RECORDS FOR THE TASK
- - - - -

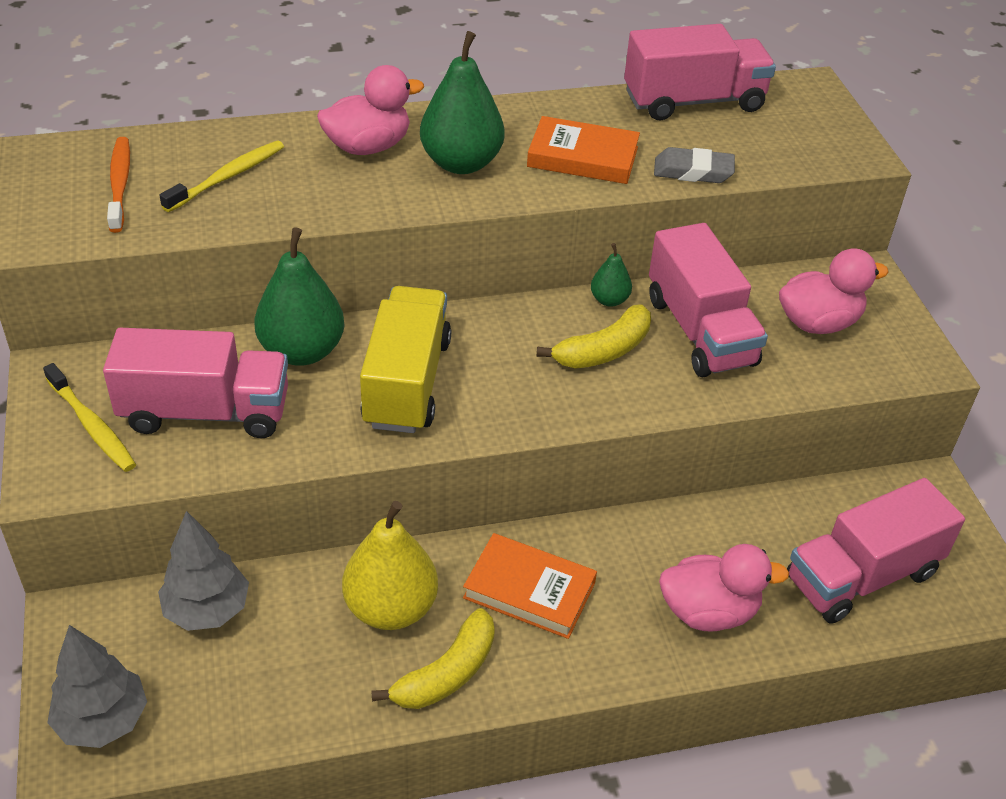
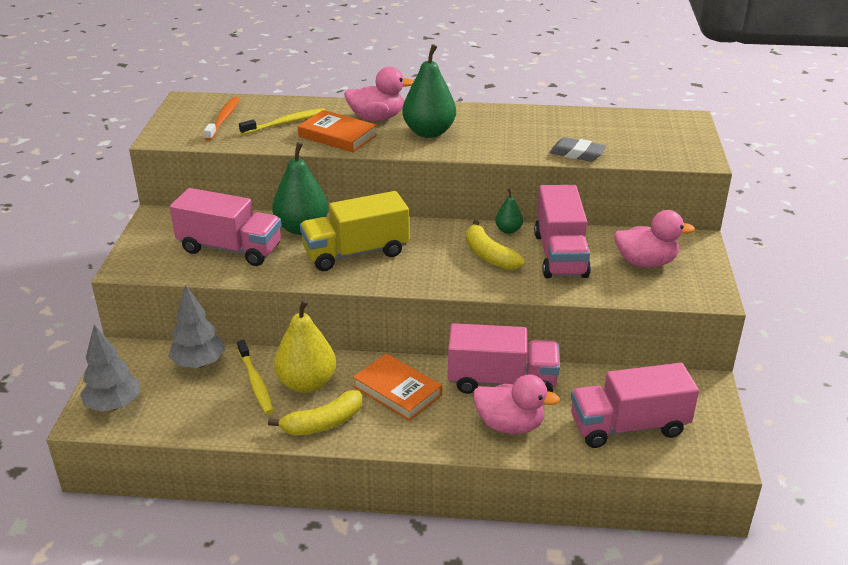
camera: 20 degrees right, 10 degrees down
(92, 426) = (164, 245): yellow toothbrush -> yellow toothbrush (255, 382)
(407, 383) = (356, 253): yellow truck -> yellow truck turned 135 degrees counterclockwise
(583, 157) = (508, 138): orange book -> orange book (337, 136)
(603, 351) = (489, 255): yellow banana -> yellow banana turned 75 degrees clockwise
(693, 101) = (600, 119): pink truck -> pink truck (502, 381)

- - - - -

THE PROBLEM
When an image appears in the data, skip it and output the rest exactly.

ANSWER TO THIS TASK
camera: 20 degrees right, 10 degrees down
(92, 426) = (164, 245): yellow toothbrush -> yellow toothbrush (255, 382)
(407, 383) = (356, 253): yellow truck -> yellow truck turned 135 degrees counterclockwise
(583, 157) = (508, 138): orange book -> orange book (337, 136)
(603, 351) = (489, 255): yellow banana -> yellow banana turned 75 degrees clockwise
(693, 101) = (600, 119): pink truck -> pink truck (502, 381)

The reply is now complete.